▶ _About this task_:
Write out the records again exactly and exclude the pictures.

▶ _Exercise inputs_:
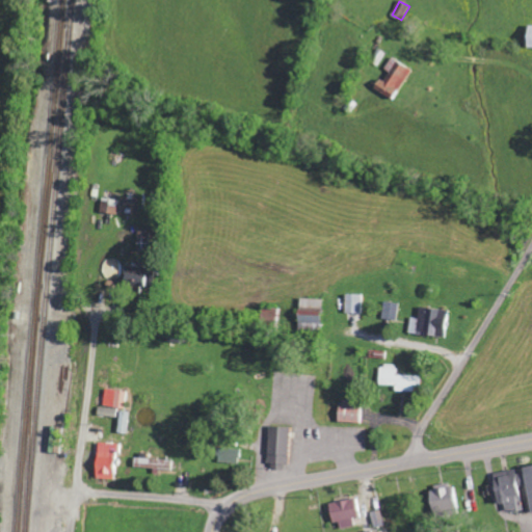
[(390,72),(383,82),(379,80),(374,88),(393,100),(411,70),(393,58),(386,70),(390,72)]
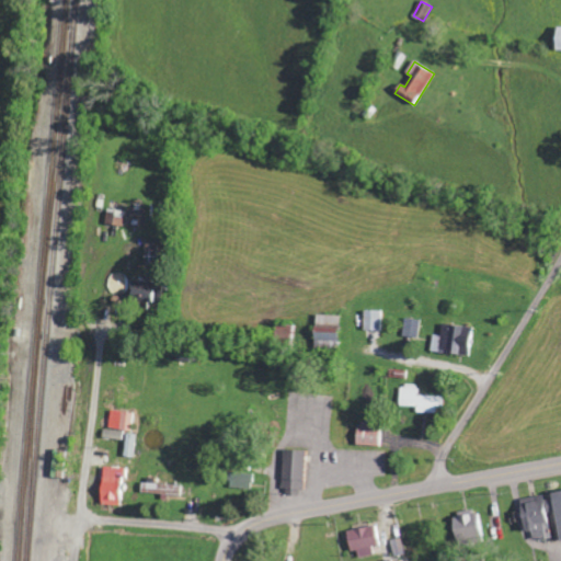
[(122,226),(124,212),(106,209),(104,225),(122,226)]
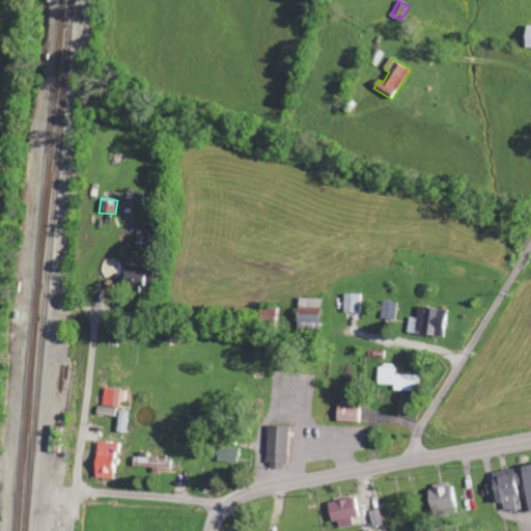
[(145,290),(146,274),(122,273),(121,289),(145,290)]
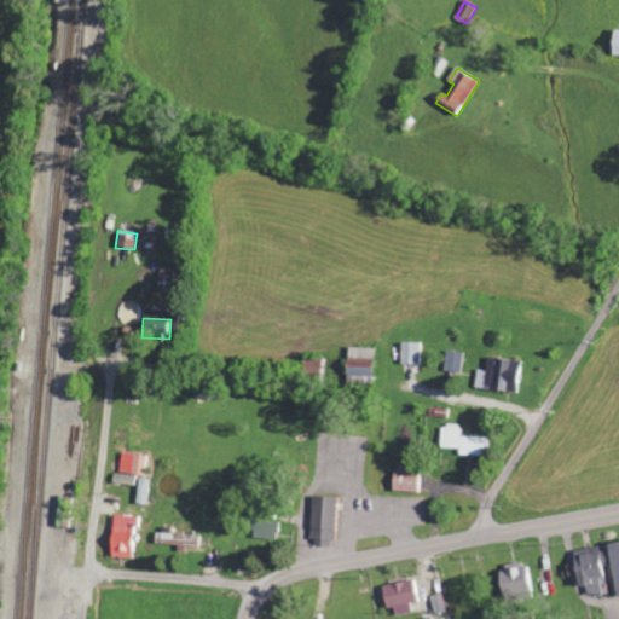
[(421,365),(421,343),(401,342),(401,364),(421,365)]
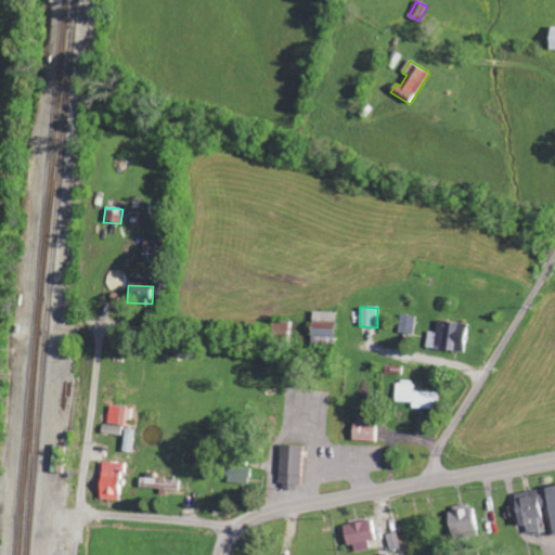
[(334,345),(335,312),(311,312),(310,345),(334,345)]
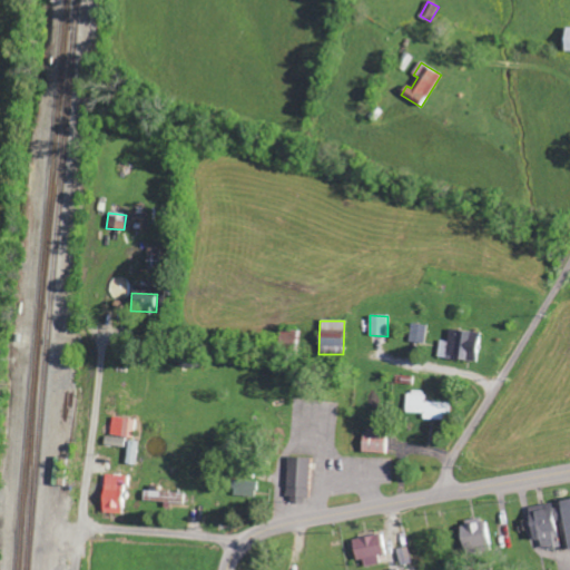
[(429,325),(412,324),(410,342),(426,344),(429,325)]
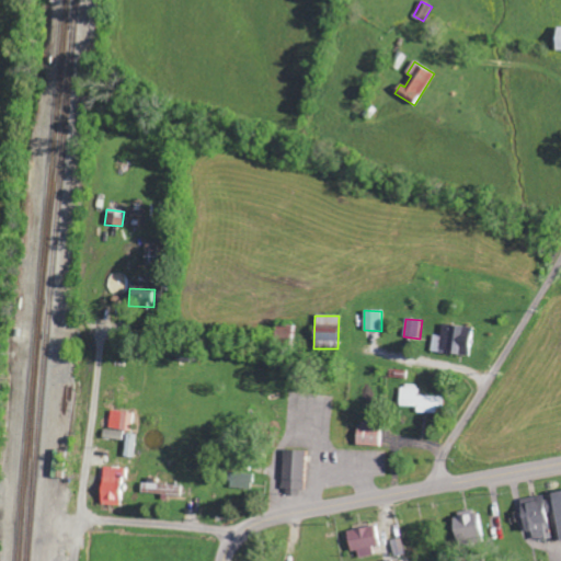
[(434,335),(431,352),(458,356),(460,346),(469,347),(472,328),(444,323),(442,336),(434,335)]
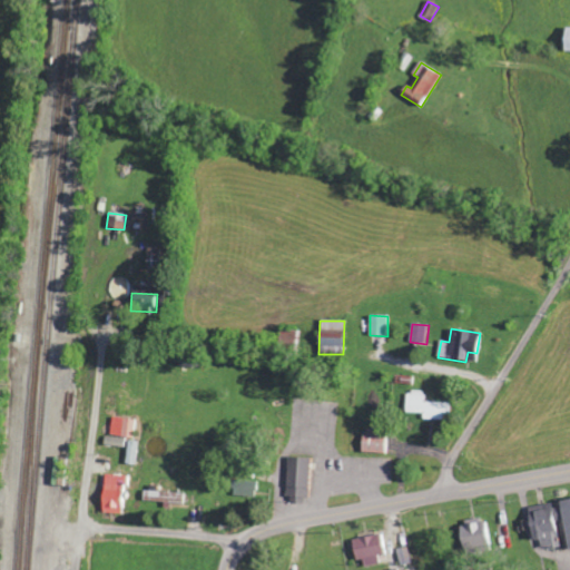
[(423,420),(448,421),(448,403),(423,402),(424,392),(406,392),(406,413),(424,413),(423,420)]
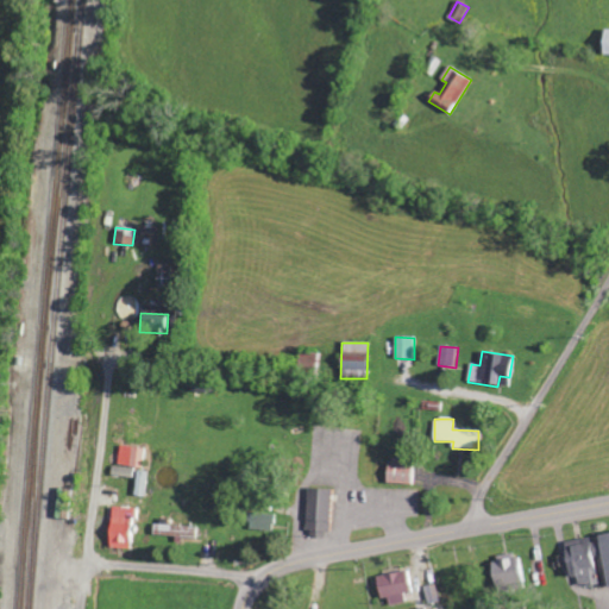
[(145,449),(120,446),(118,465),(143,468),(145,449)]
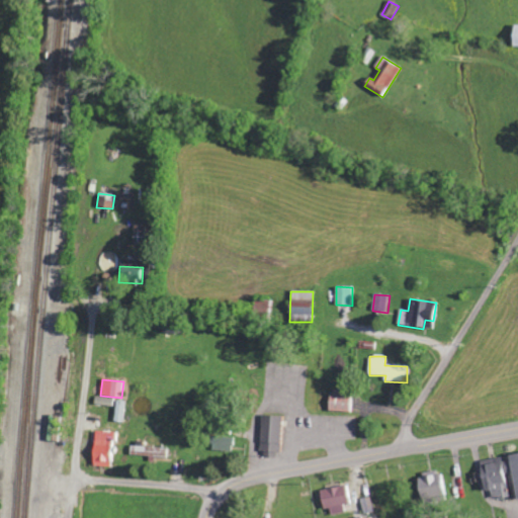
[(329,411),(351,412),(351,397),(329,396),(329,411)]
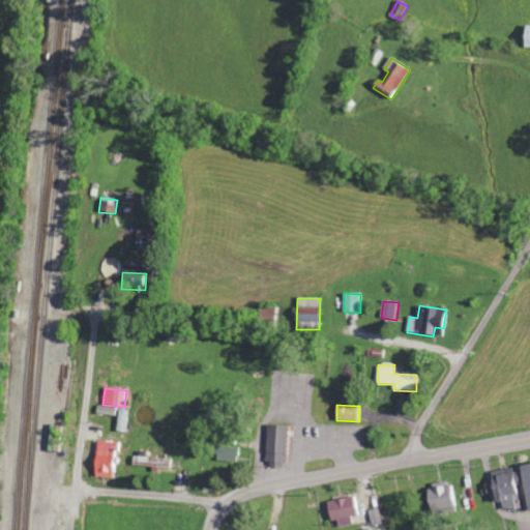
[(128,410),(119,410),(118,432),(127,432),(128,410)]
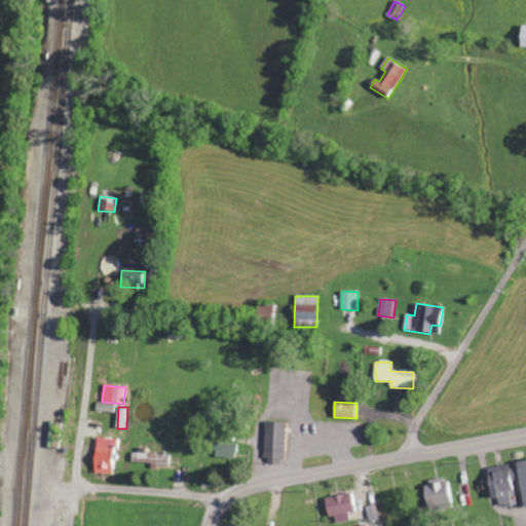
[(288,423),(266,422),(265,458),(272,458),(272,461),(286,462),(288,423)]
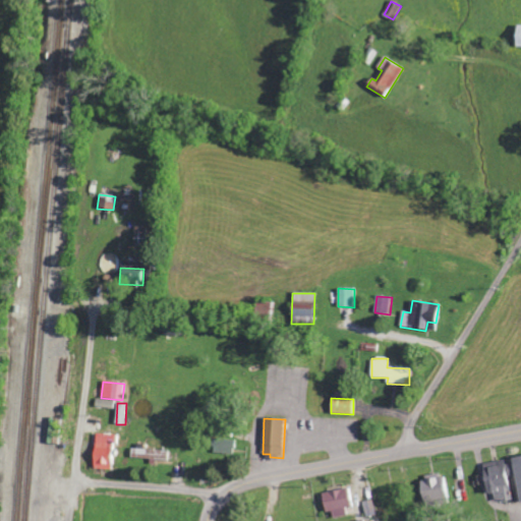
[(116,435),(97,433),(94,465),(113,467),(116,435)]
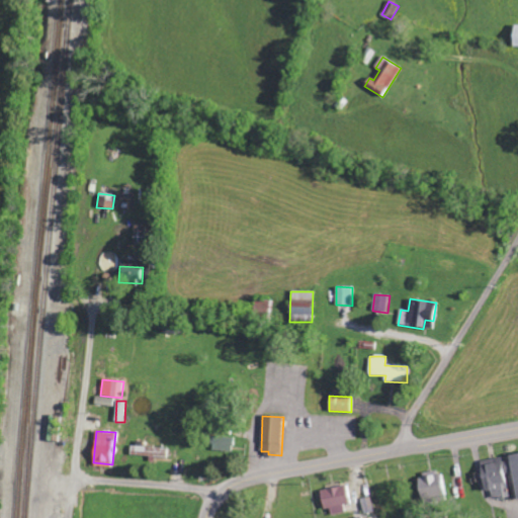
[(212,451),(234,451),(234,437),(212,437),(212,451)]
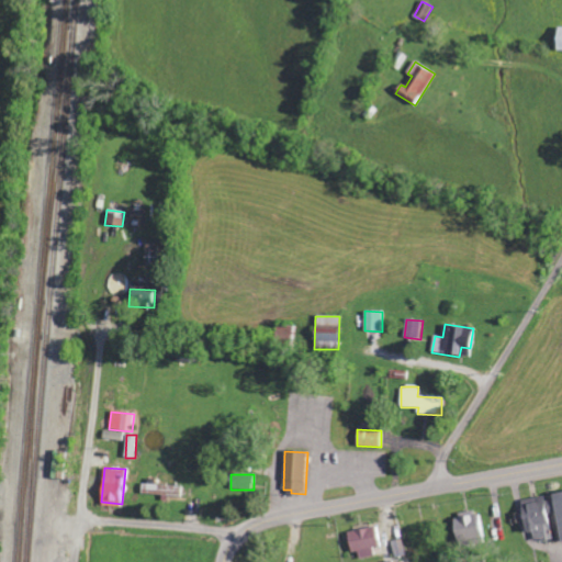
[(182,485),(143,484),(142,494),(182,496),(182,485)]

▶ _Exercise output_:
[(390,72),(383,82),(379,80),(374,88),(393,100),(411,70),(393,58),(386,70),(390,72)]
[(122,226),(124,212),(106,209),(104,225),(122,226)]
[(145,290),(146,274),(122,273),(121,289),(145,290)]
[(421,365),(421,343),(401,342),(401,364),(421,365)]
[(334,345),(335,312),(311,312),(310,345),(334,345)]
[(429,325),(412,324),(410,342),(426,344),(429,325)]
[(434,335),(431,352),(458,356),(460,346),(469,347),(472,328),(444,323),(442,336),(434,335)]
[(423,420),(448,421),(448,403),(423,402),(424,392),(406,392),(406,413),(424,413),(423,420)]
[(145,449),(120,446),(118,465),(143,468),(145,449)]
[(329,411),(351,412),(351,397),(329,396),(329,411)]
[(128,410),(119,410),(118,432),(127,432),(128,410)]
[(288,423),(266,422),(265,458),(272,458),(272,461),(286,462),(288,423)]
[(116,435),(97,433),(94,465),(113,467),(116,435)]
[(212,451),(234,451),(234,437),(212,437),(212,451)]
[(182,485),(143,484),(142,494),(182,496),(182,485)]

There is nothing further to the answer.